Scan the records below for the line with "D2: schottky SS14" and the line with "J3 pin 3: SIG2 -> SIG7". Repeat those two lines and every line between them exactly, and nothing else.

=== Begin Enclosure ===

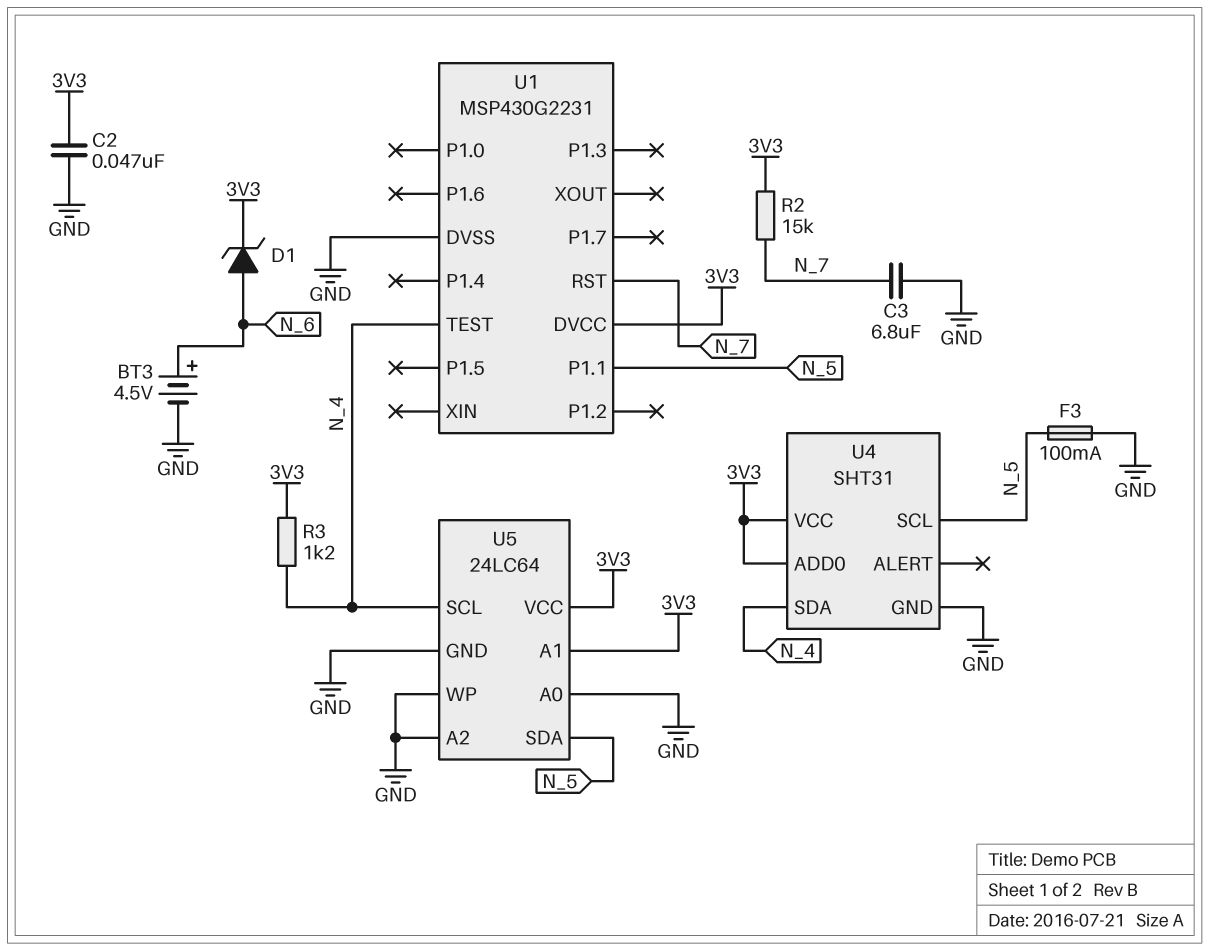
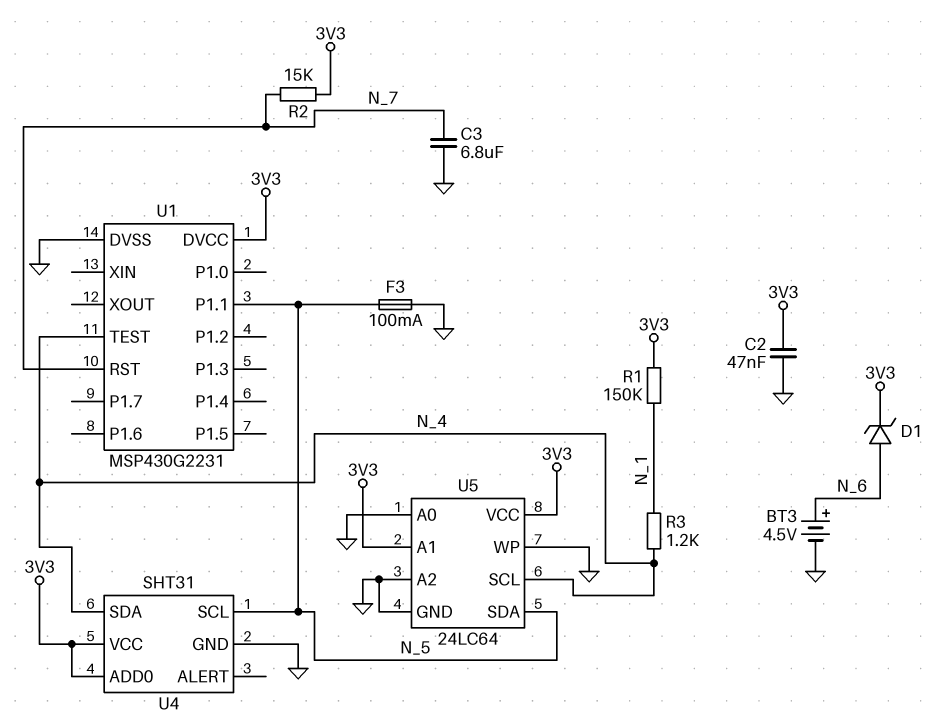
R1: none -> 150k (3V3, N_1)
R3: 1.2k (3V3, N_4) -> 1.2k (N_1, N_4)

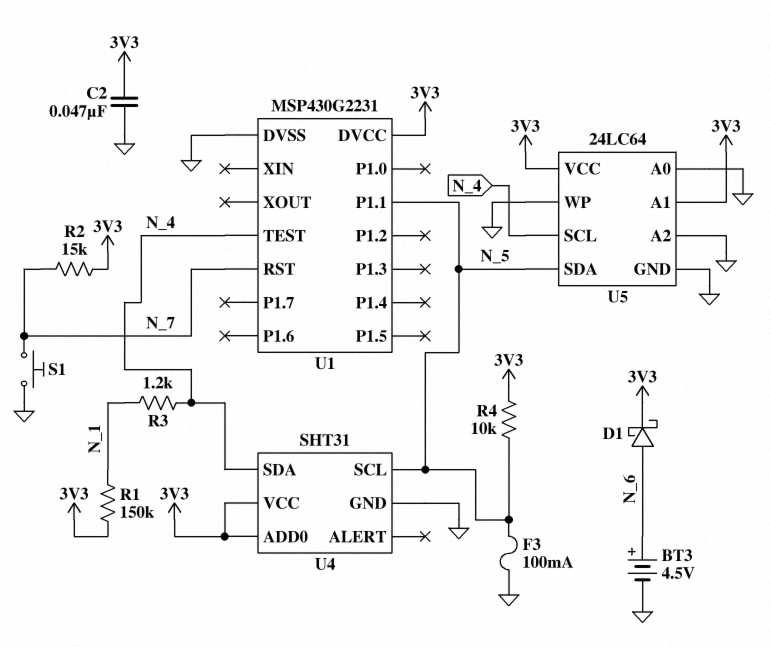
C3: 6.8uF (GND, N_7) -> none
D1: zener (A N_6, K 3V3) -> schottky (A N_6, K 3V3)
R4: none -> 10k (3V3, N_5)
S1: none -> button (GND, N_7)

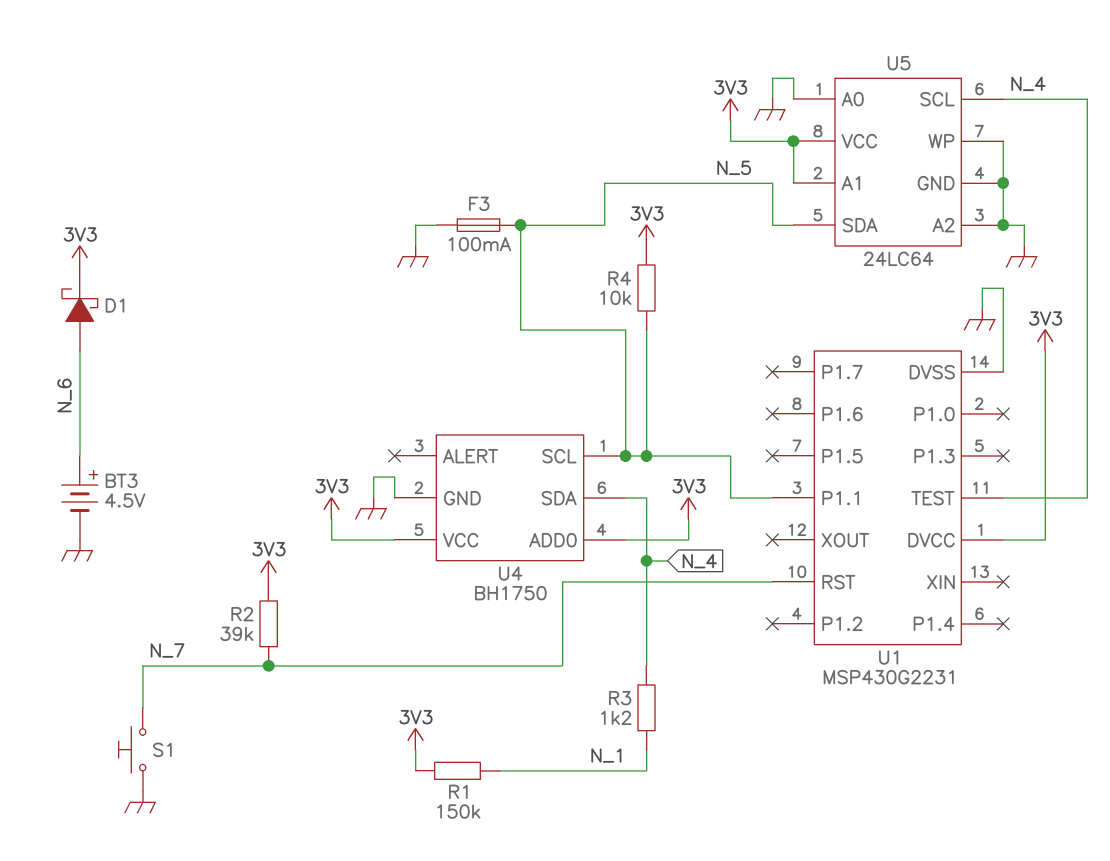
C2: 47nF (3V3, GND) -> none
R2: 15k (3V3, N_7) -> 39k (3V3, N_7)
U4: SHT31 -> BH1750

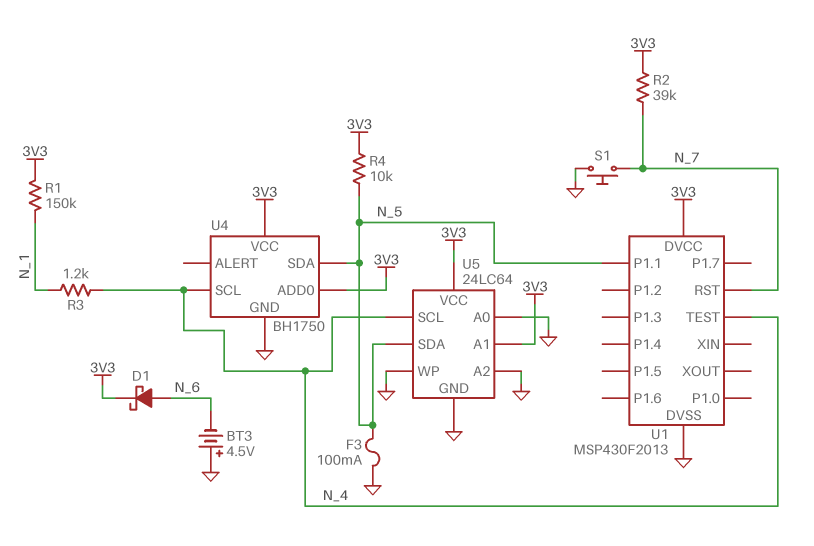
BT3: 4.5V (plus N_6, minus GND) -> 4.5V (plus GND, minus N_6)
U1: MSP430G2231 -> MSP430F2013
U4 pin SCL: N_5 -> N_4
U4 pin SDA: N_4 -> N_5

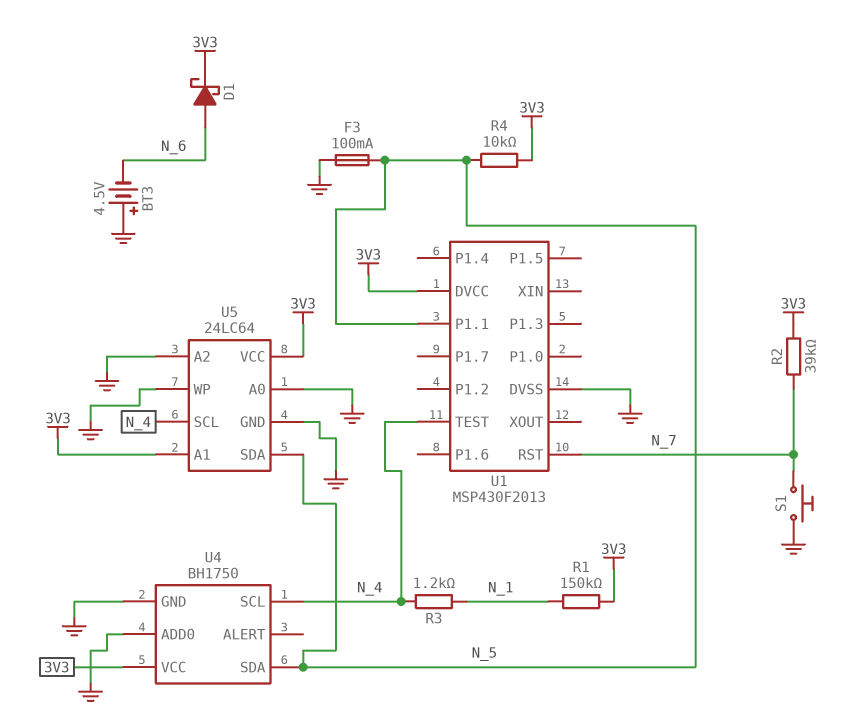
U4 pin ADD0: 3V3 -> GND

=== End Enclosure ===
=== Begin Enclosure ===

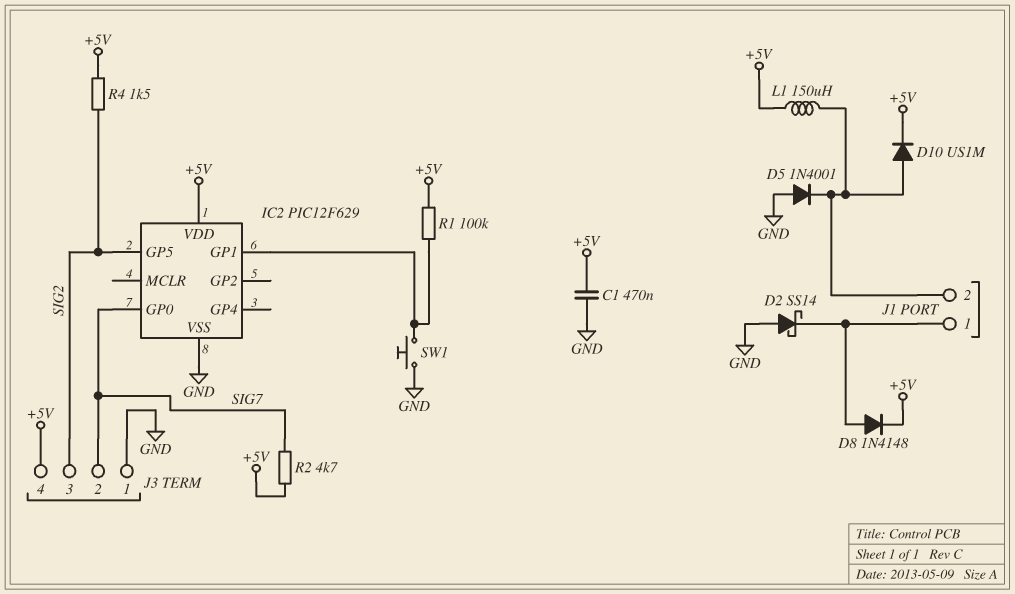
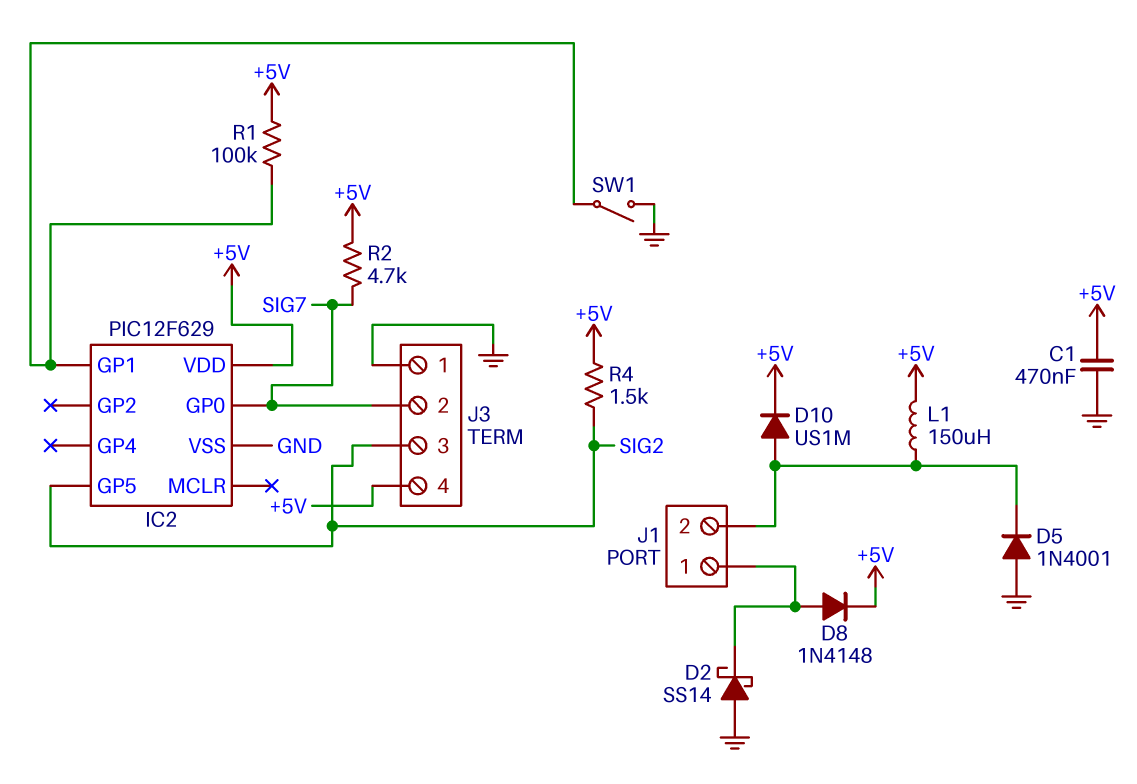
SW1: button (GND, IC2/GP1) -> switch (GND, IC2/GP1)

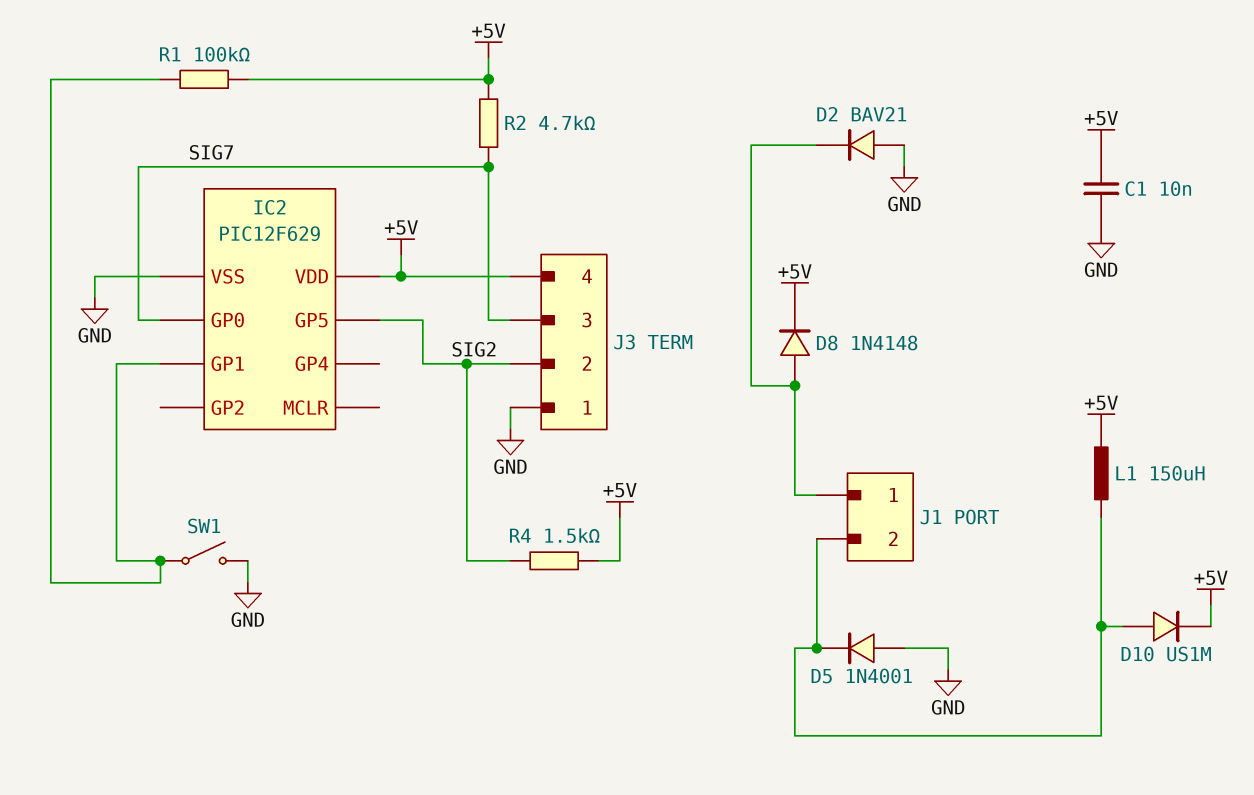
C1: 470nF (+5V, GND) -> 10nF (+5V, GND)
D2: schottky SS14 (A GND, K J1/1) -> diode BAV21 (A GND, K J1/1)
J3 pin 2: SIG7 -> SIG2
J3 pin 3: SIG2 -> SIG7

=== End Enclosure ===

→ Result of the task:
D2: schottky SS14 (A GND, K J1/1) -> diode BAV21 (A GND, K J1/1)
J3 pin 2: SIG7 -> SIG2
J3 pin 3: SIG2 -> SIG7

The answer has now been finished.